__Goal of the exercise__
For this listing, report how many lines contain the string "headphones", using only a number.

__Data extracts__
----
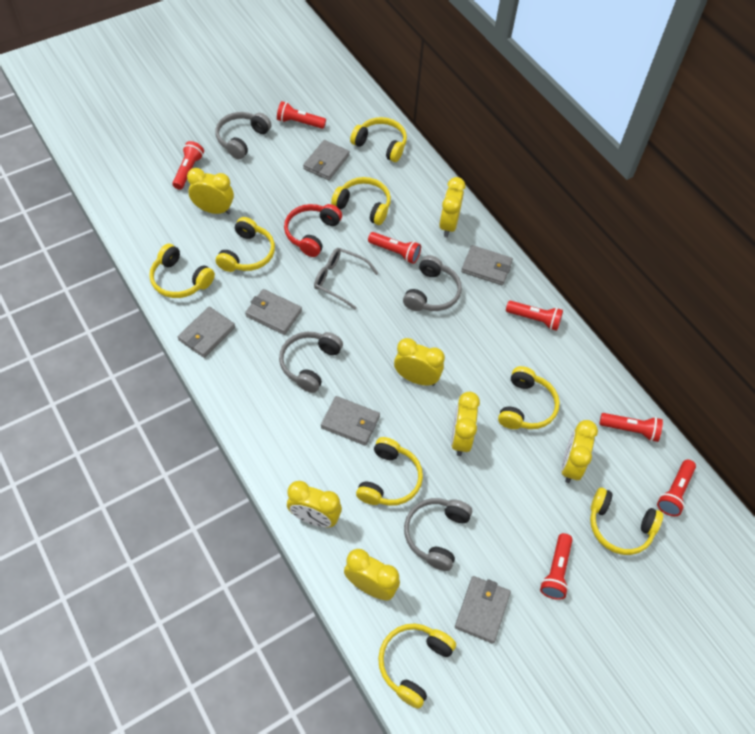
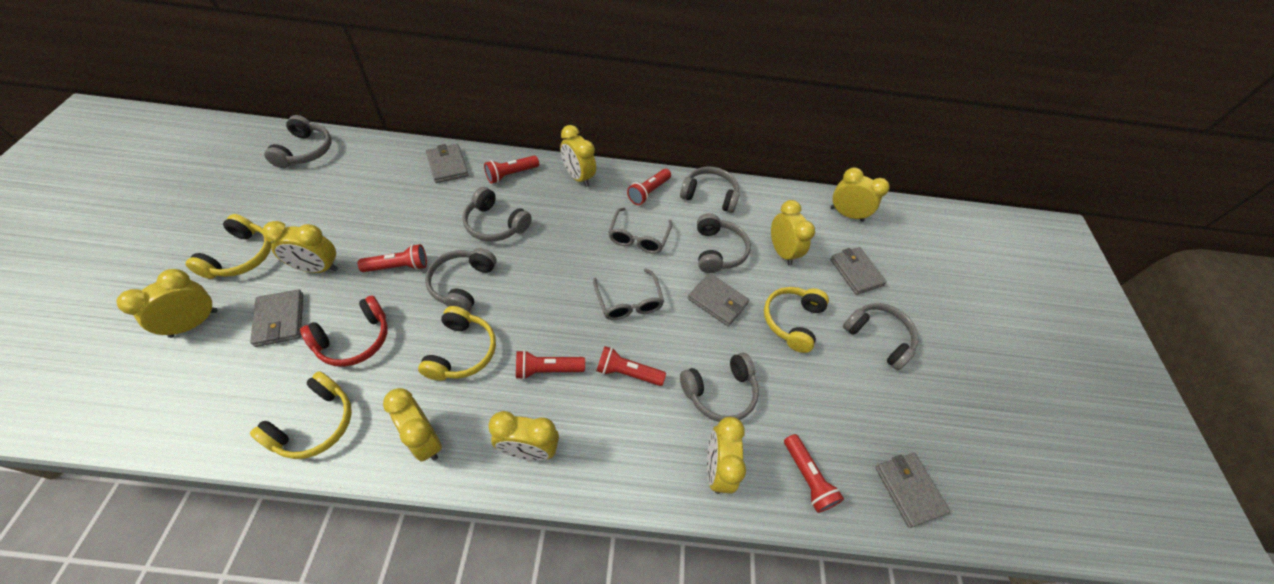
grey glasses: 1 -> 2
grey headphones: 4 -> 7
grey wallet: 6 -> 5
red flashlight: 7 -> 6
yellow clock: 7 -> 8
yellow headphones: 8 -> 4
----
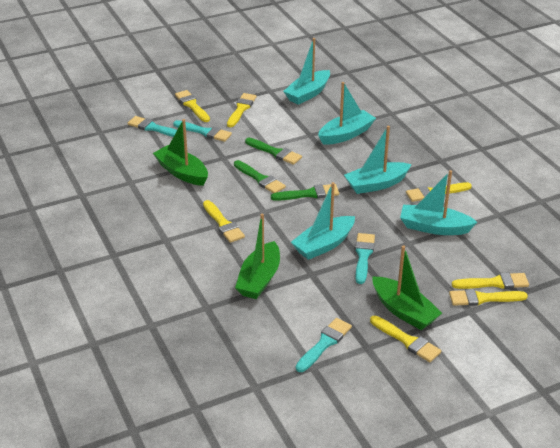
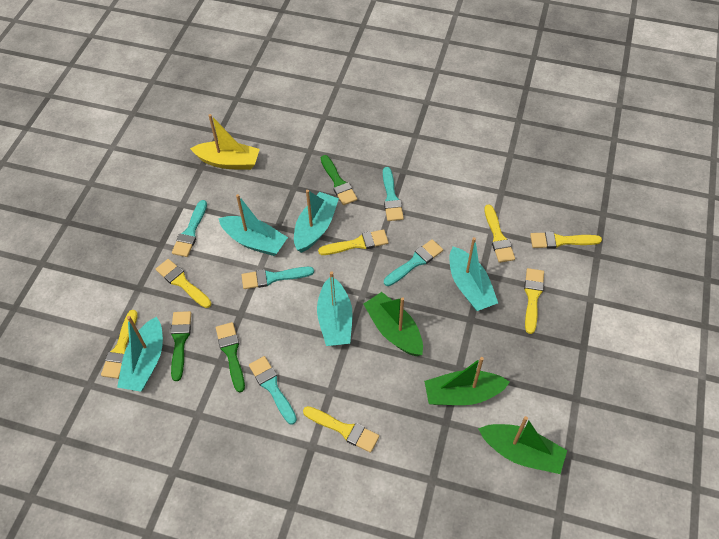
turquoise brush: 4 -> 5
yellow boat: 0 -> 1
----
__Your solution__
2